[Exercise description]
Give back only one number: how many lines in the data below contain the word "none".

[Recorded information]
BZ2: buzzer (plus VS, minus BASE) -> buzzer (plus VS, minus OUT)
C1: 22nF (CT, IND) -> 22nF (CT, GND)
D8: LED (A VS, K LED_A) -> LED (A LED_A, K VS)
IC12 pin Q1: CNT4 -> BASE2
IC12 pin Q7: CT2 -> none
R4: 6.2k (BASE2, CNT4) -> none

==

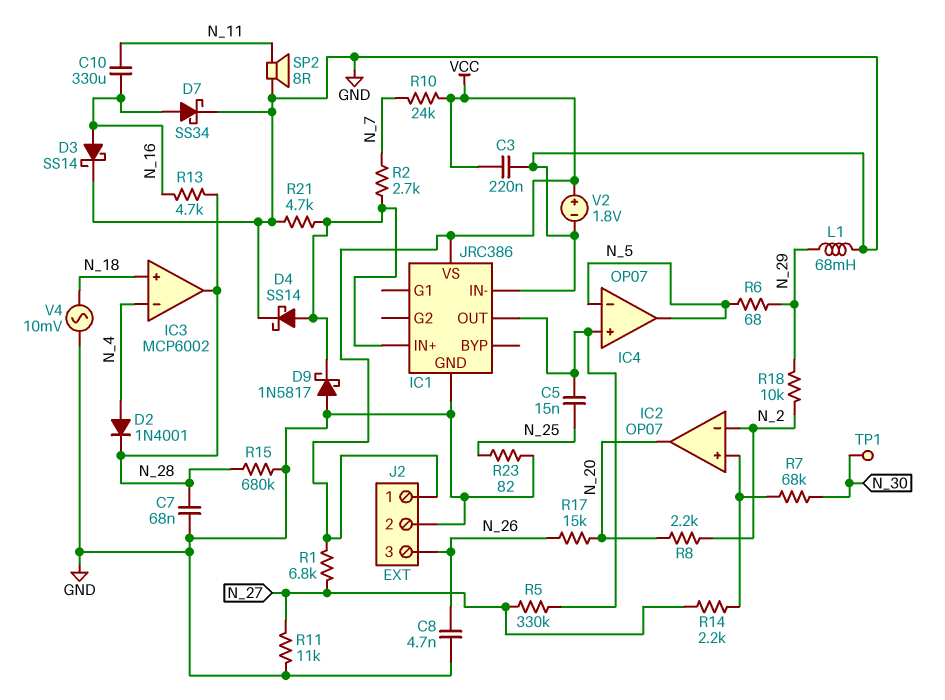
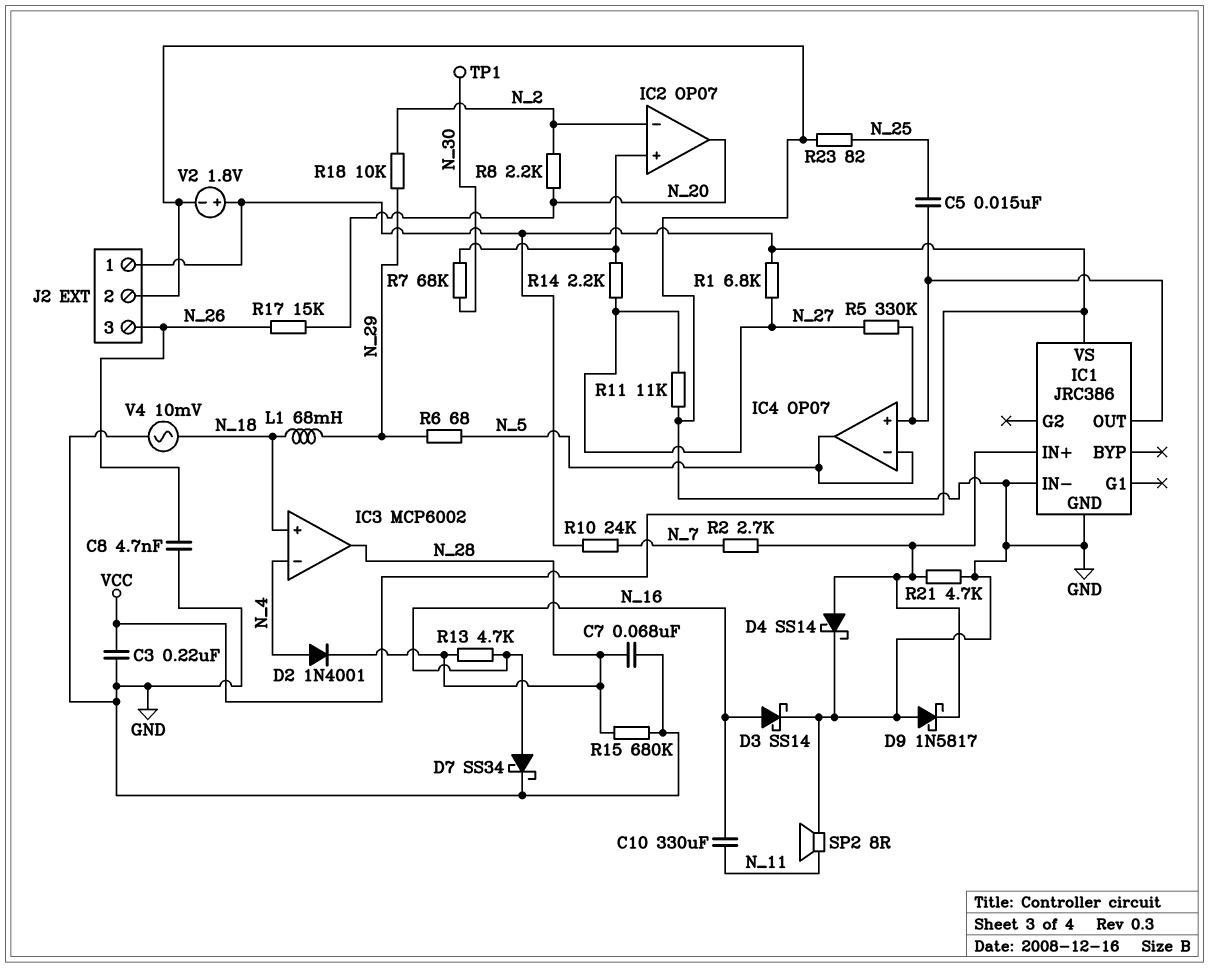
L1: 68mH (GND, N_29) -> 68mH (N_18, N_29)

[Task solution]
2